— Assignment —
Pick every line from the data below that contains the string "minus" and copy it.

** Available data follows **

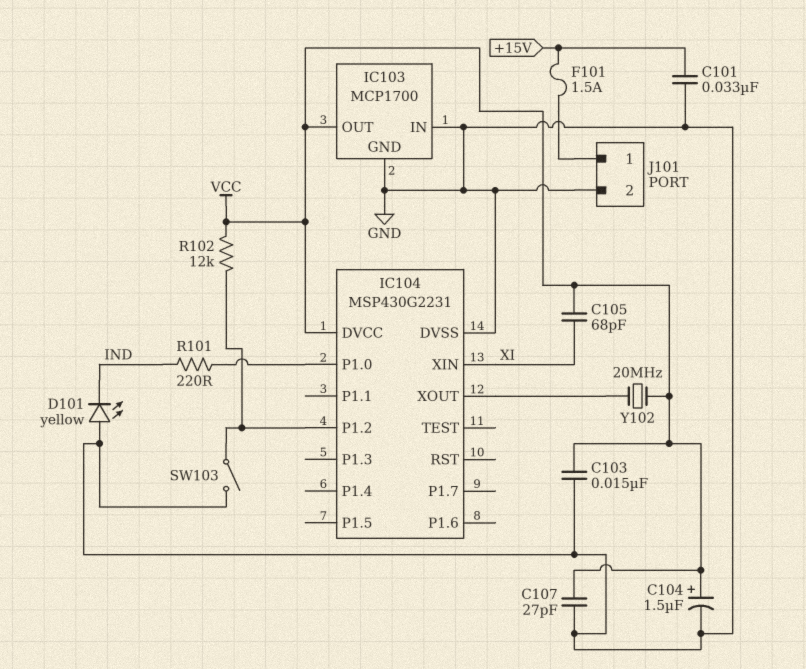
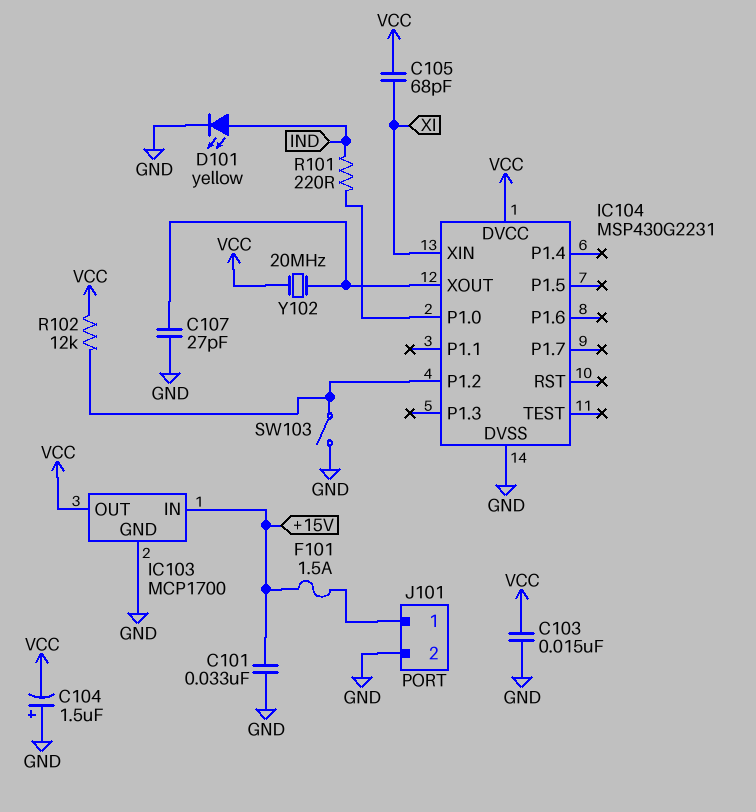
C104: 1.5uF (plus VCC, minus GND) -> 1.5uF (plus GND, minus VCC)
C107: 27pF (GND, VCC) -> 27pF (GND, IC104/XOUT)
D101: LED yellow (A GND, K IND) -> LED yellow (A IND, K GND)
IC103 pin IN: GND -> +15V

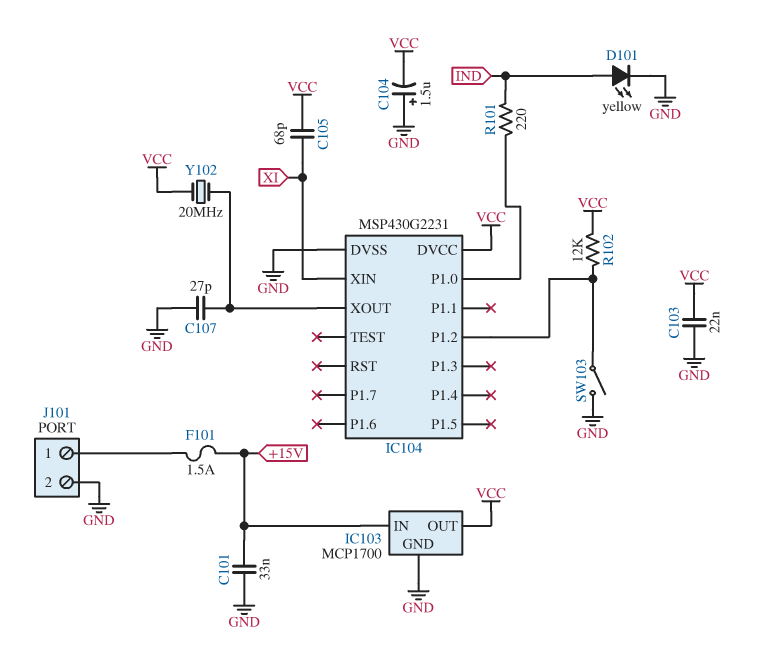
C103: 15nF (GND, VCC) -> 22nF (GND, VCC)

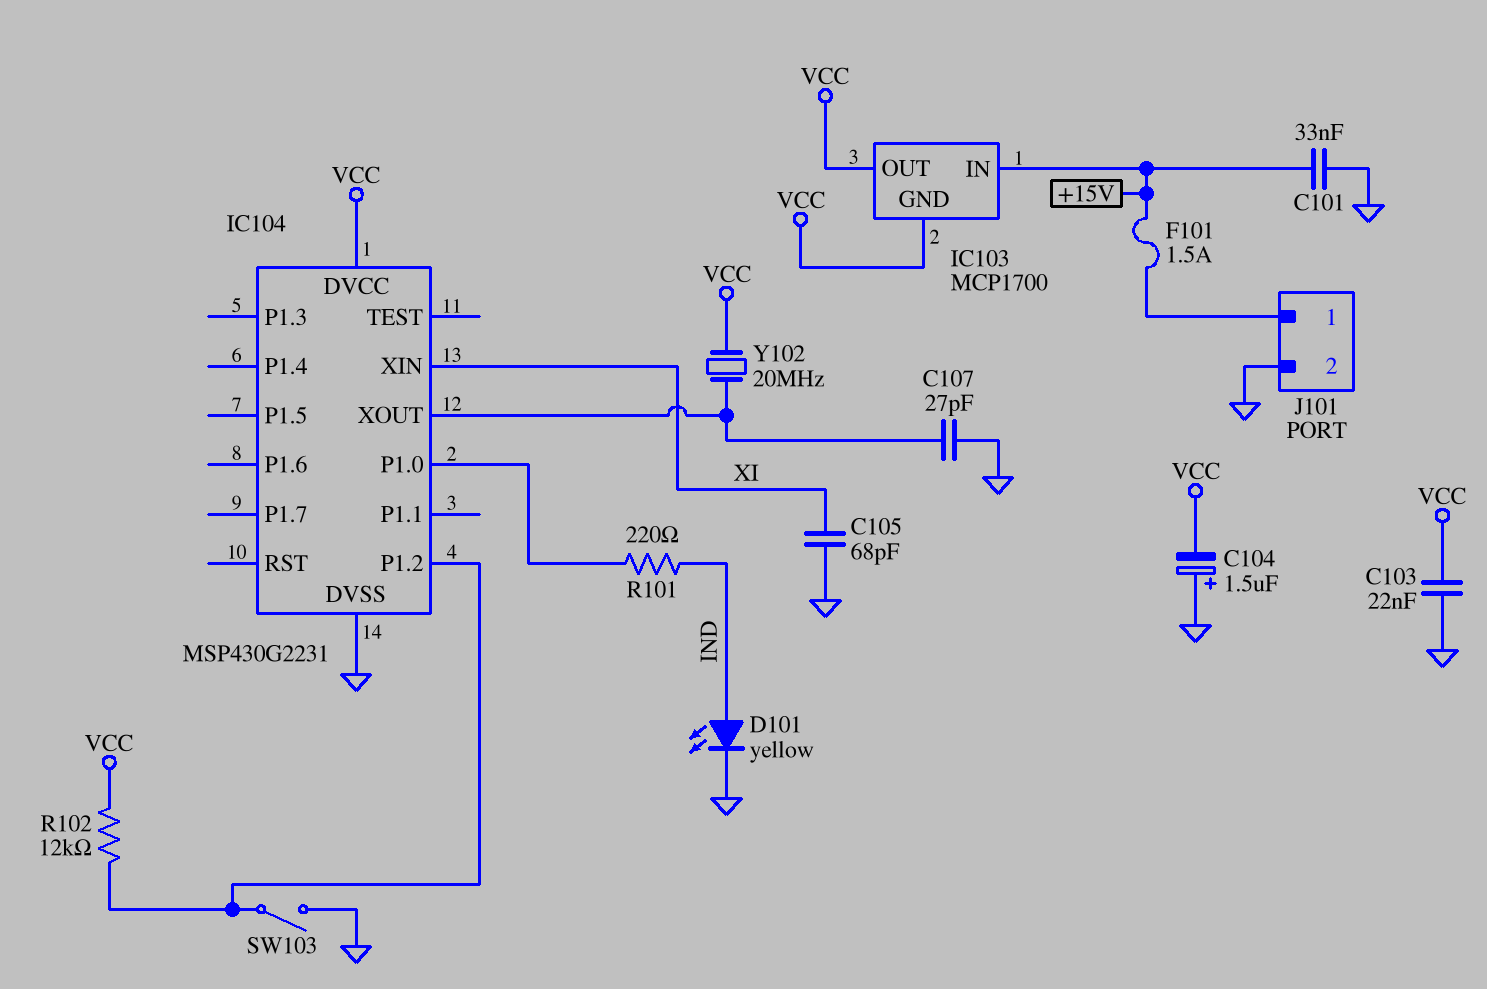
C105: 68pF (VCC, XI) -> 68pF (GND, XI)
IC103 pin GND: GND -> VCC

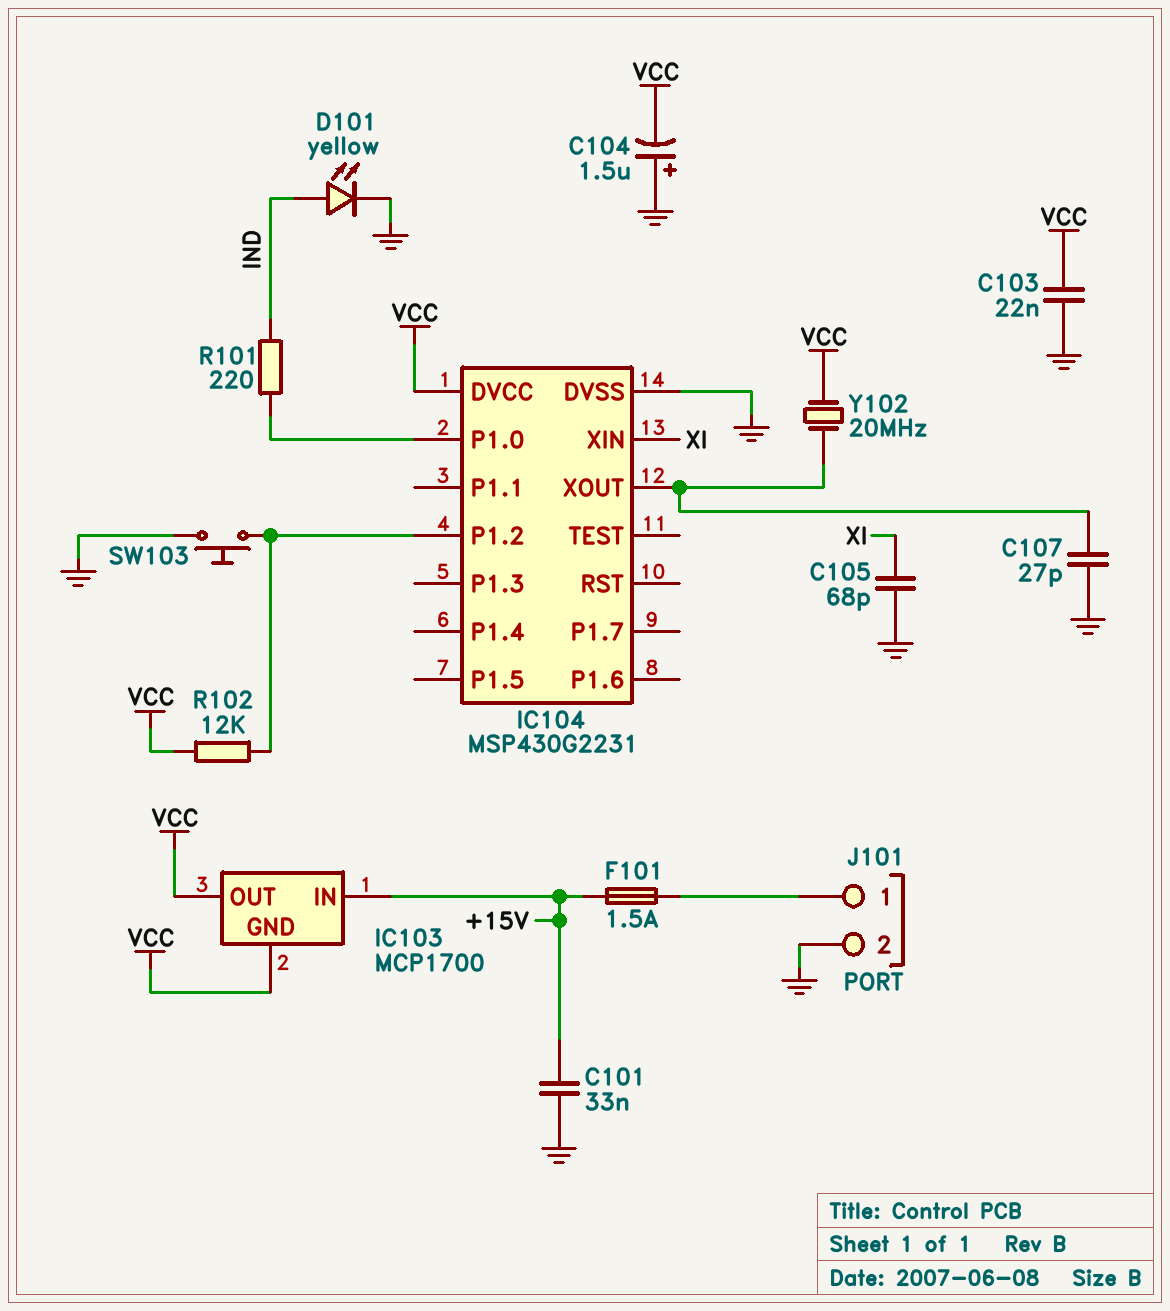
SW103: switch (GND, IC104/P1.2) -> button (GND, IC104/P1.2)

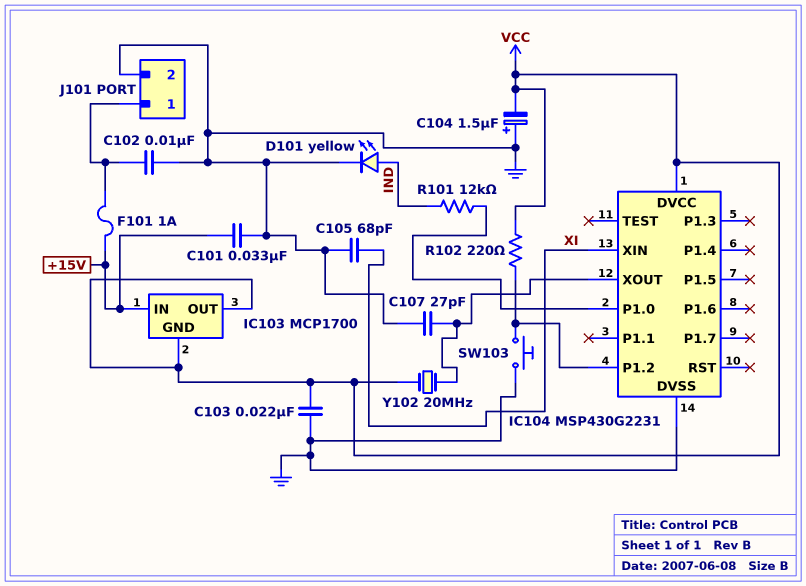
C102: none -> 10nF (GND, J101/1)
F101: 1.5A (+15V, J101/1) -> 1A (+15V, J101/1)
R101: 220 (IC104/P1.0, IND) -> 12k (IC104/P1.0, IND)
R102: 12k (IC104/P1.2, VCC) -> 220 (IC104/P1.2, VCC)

** End of Available data **
** Available data follows **

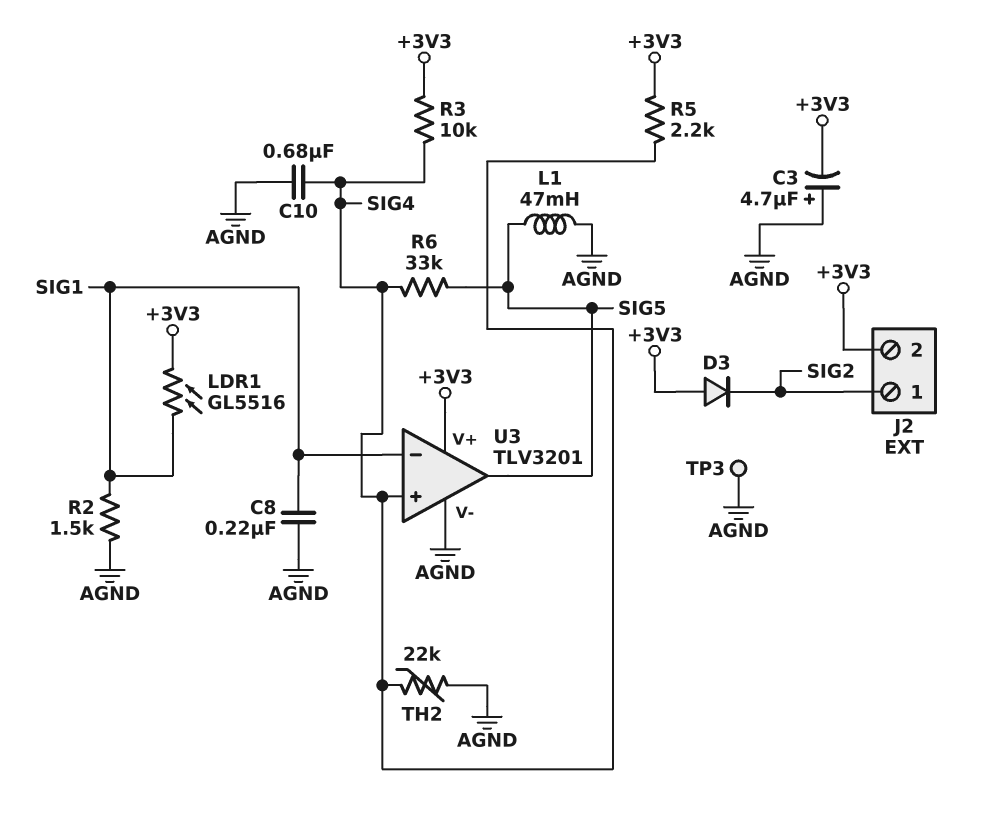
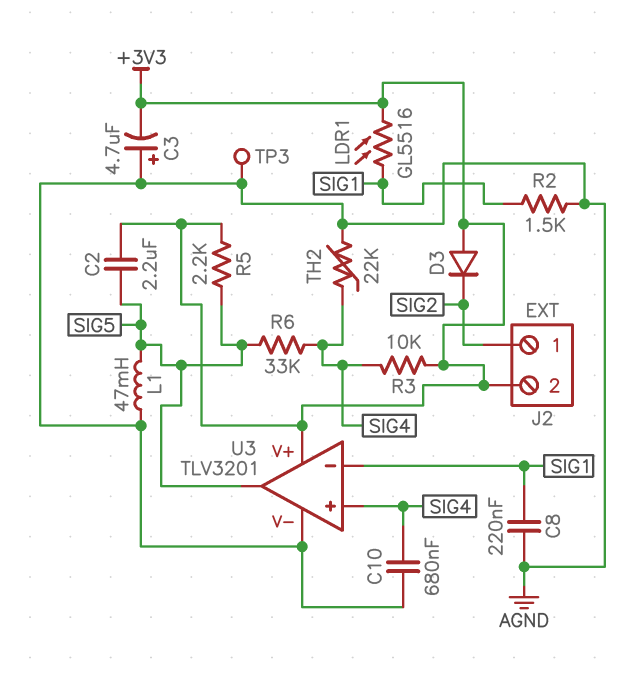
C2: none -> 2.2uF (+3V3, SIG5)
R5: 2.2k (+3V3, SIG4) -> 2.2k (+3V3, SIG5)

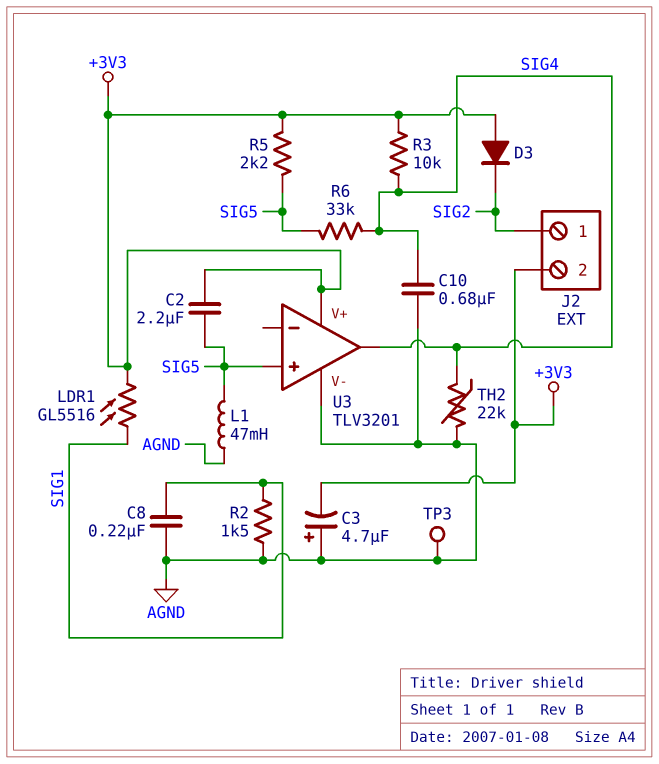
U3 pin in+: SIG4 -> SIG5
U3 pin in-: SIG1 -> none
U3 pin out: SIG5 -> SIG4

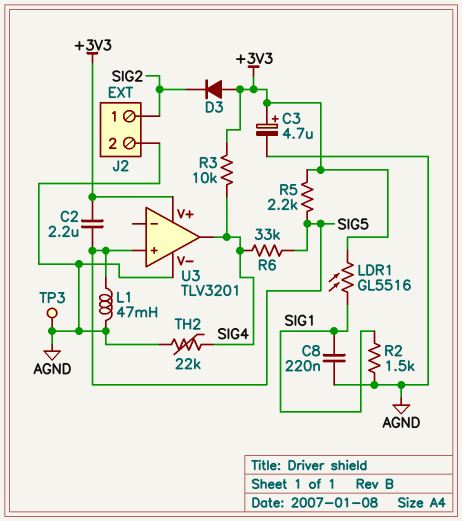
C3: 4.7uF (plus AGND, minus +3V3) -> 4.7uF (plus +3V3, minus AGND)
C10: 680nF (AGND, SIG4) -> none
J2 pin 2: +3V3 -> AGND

** End of Available data **

— Answer for this exercise —
C104: 1.5uF (plus VCC, minus GND) -> 1.5uF (plus GND, minus VCC)
C3: 4.7uF (plus AGND, minus +3V3) -> 4.7uF (plus +3V3, minus AGND)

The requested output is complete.